*Task objective*. Exactly how many lines in this material contain the string "right"? Reply with the number alone.

*Excerpted records*.
_ _ _ _ _

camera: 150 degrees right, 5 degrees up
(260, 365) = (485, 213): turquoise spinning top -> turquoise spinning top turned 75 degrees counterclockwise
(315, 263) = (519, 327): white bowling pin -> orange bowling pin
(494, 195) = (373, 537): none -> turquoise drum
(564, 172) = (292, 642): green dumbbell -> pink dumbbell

_ _ _ _ _

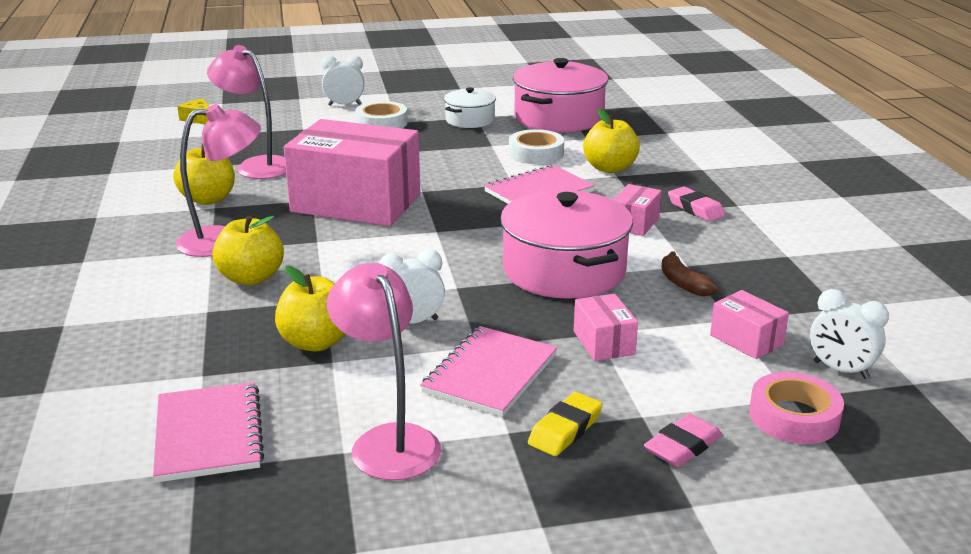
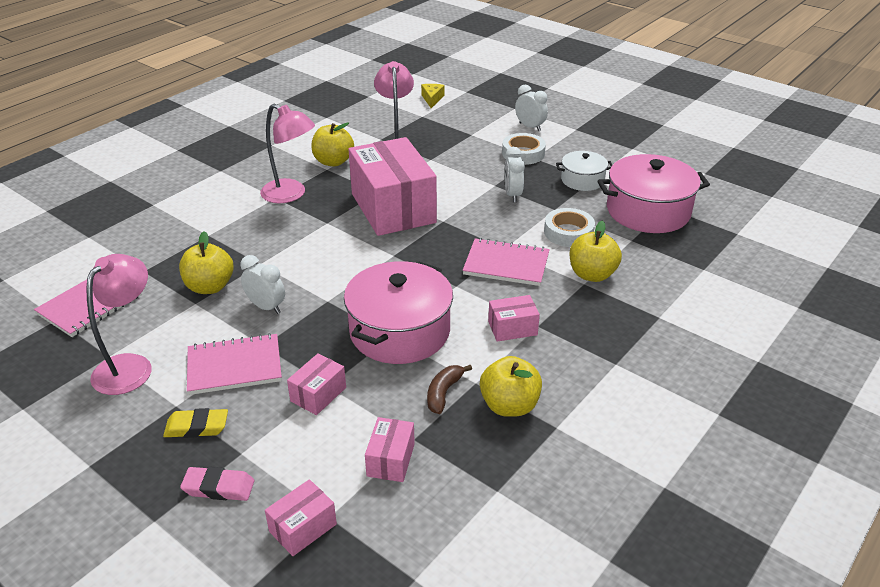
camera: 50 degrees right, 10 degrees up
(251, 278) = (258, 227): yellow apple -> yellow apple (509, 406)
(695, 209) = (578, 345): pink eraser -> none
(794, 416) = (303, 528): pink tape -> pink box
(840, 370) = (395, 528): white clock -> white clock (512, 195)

_ _ _ _ _

*Written answer*. 2